## TASK INSTRUCTIONS
Return all of the data that follows precisely, leaving every image out.
──────── EXERCISE INPUT ────────
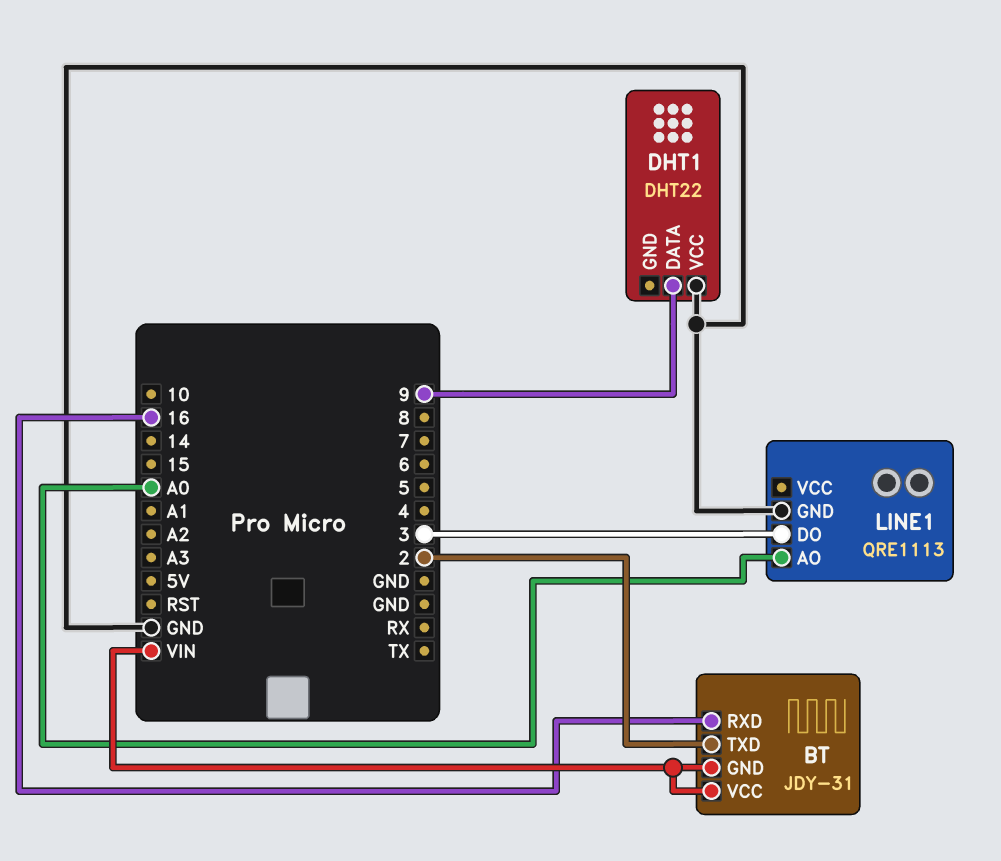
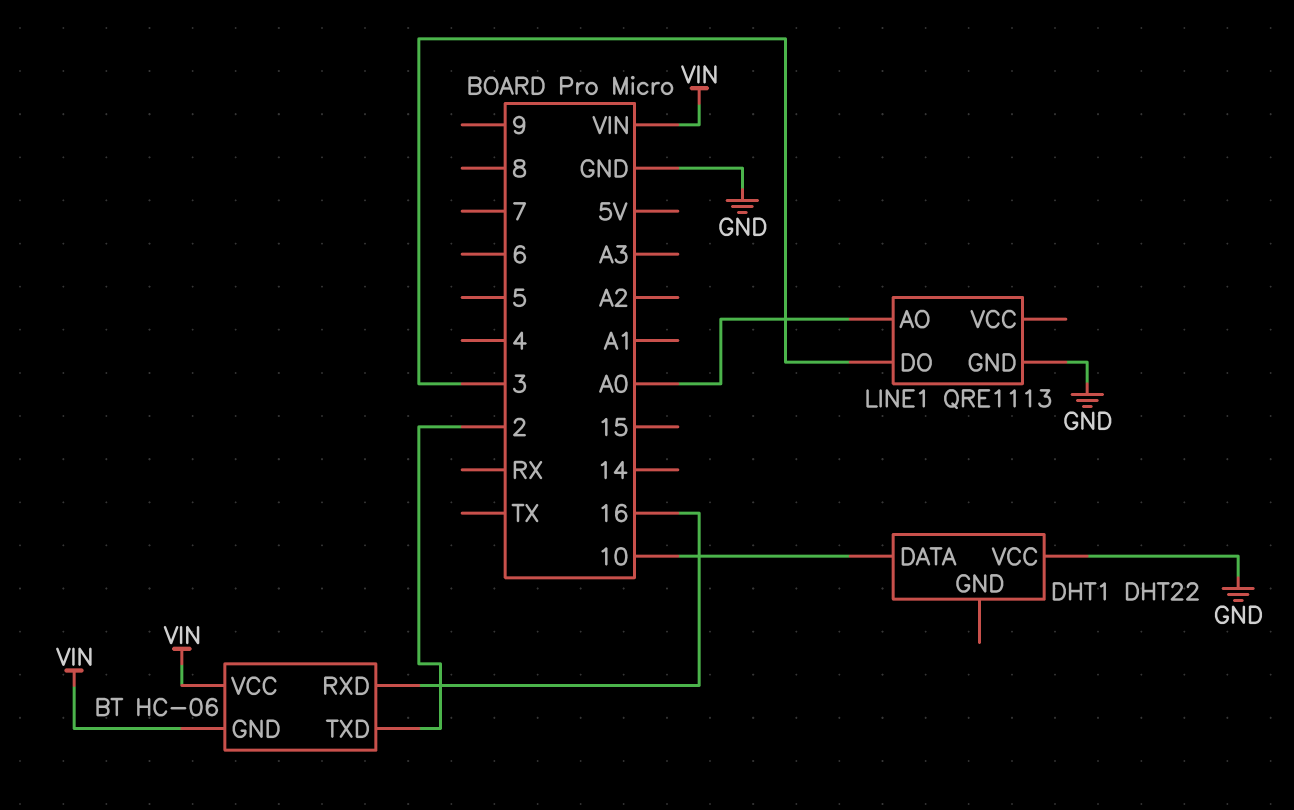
BT: JDY-31 -> HC-06
DHT1 pin DATA: 9 -> 10

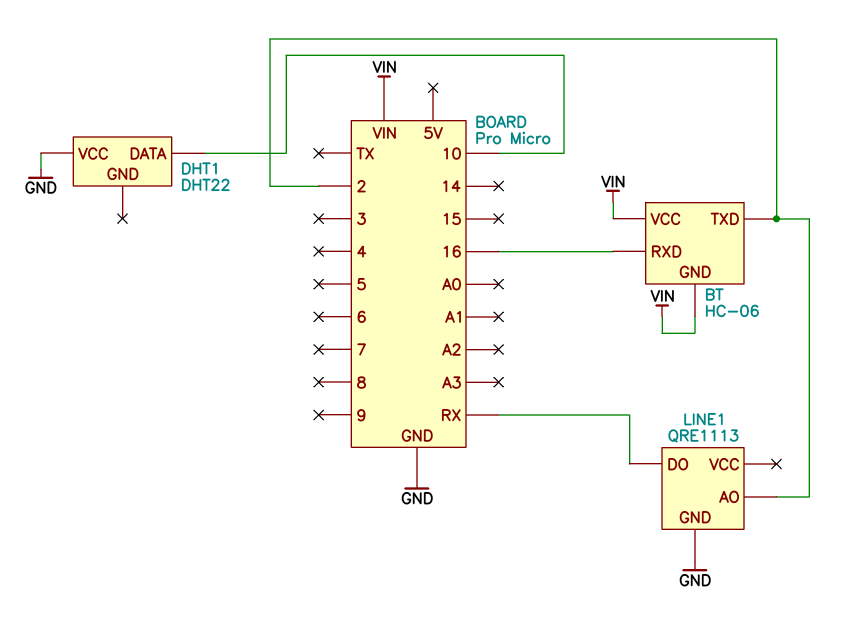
LINE1 pin AO: A0 -> 2
LINE1 pin DO: 3 -> RX

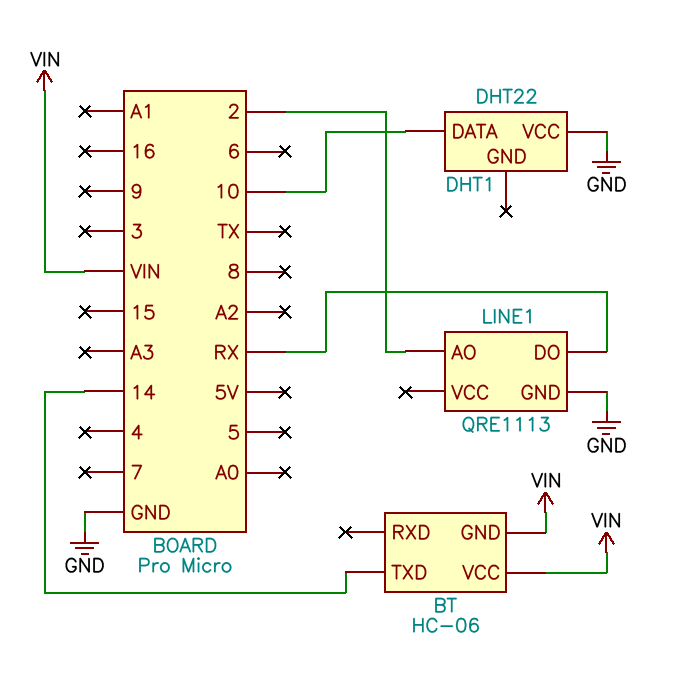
BT pin RXD: 16 -> none
BT pin TXD: 2 -> 14

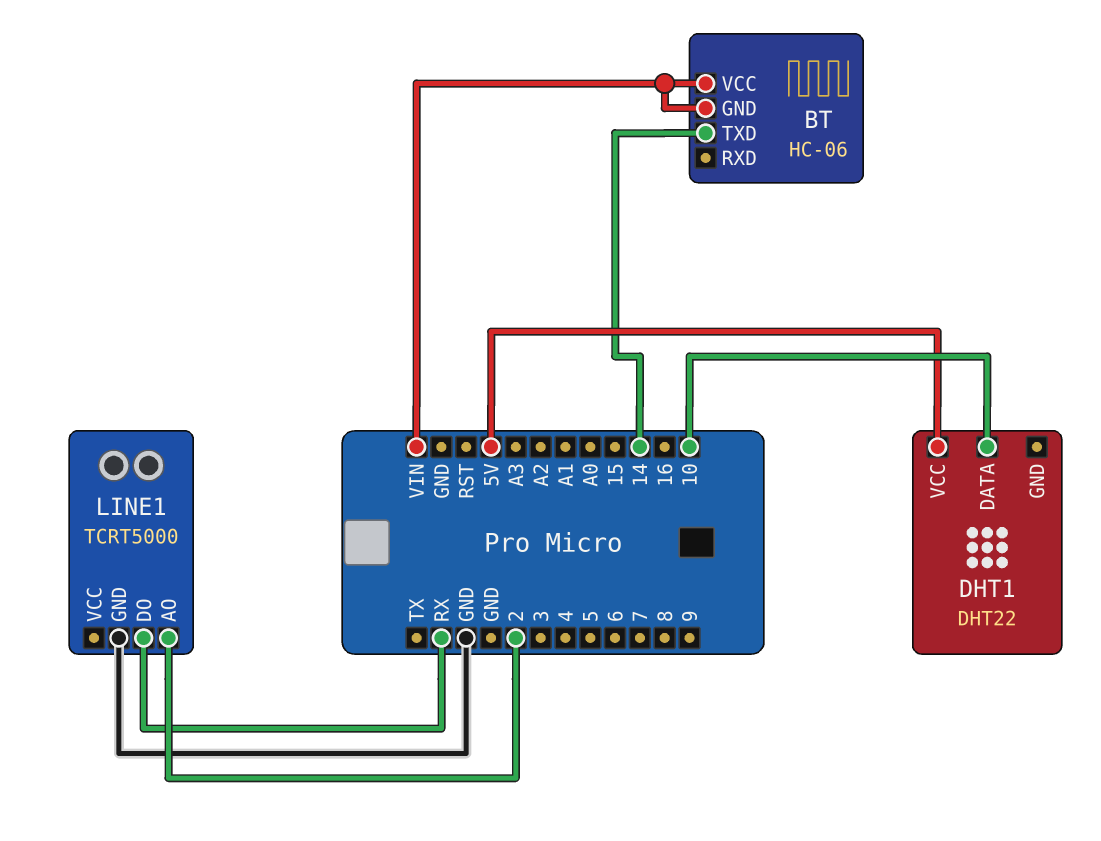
DHT1 pin VCC: GND -> 5V
LINE1: QRE1113 -> TCRT5000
────────
## THE COMPLETED TASK
BT: JDY-31 -> HC-06
DHT1 pin DATA: 9 -> 10

LINE1 pin AO: A0 -> 2
LINE1 pin DO: 3 -> RX

BT pin RXD: 16 -> none
BT pin TXD: 2 -> 14

DHT1 pin VCC: GND -> 5V
LINE1: QRE1113 -> TCRT5000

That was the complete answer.